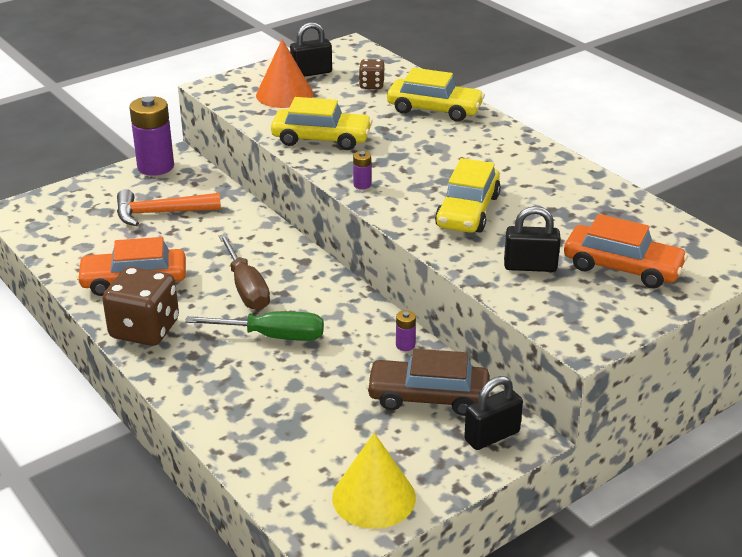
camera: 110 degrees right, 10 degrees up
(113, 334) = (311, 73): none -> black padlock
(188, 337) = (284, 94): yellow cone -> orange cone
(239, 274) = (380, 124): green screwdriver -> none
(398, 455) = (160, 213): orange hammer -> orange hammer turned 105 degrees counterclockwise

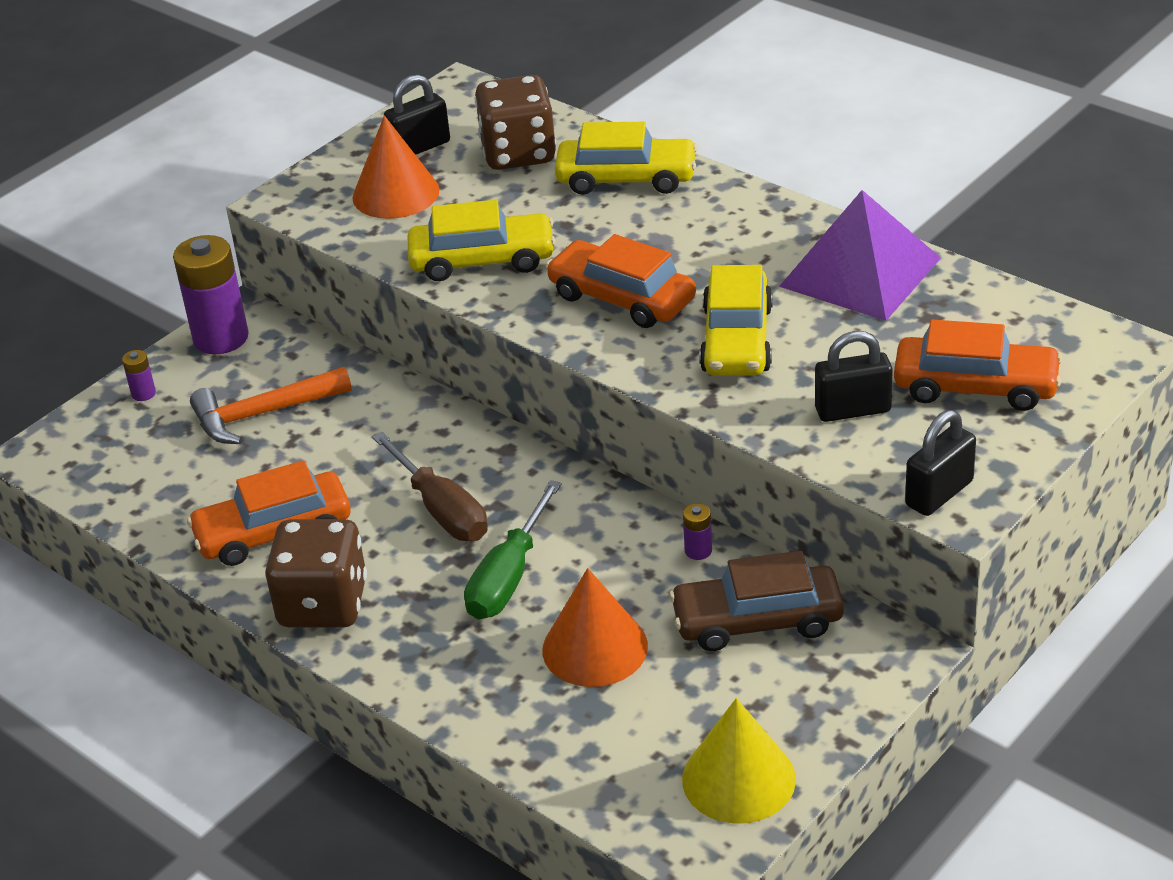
camera: 10 degrees left, 5 degrees up
(272, 336) = (509, 576): green screwdriver -> green screwdriver turned 120 degrees clockwise
(310, 391) = (595, 648): none -> orange cone
(362, 185) = (572, 326): purple battery -> purple battery (143, 393)
(371, 85) = (518, 153): brown dice -> brown dice, size x1.93
(401, 174) = (622, 298): none -> orange car
(492, 436) = (861, 658): black padlock -> black padlock (939, 493)
(567, 186) = (860, 272): none -> purple pyramid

AIM OF THE TASK :: Lines with the word "camera" in them should be copied from the preceding records.

PROBLEM SOLUTION ::
camera: 110 degrees right, 10 degrees up
camera: 10 degrees left, 5 degrees up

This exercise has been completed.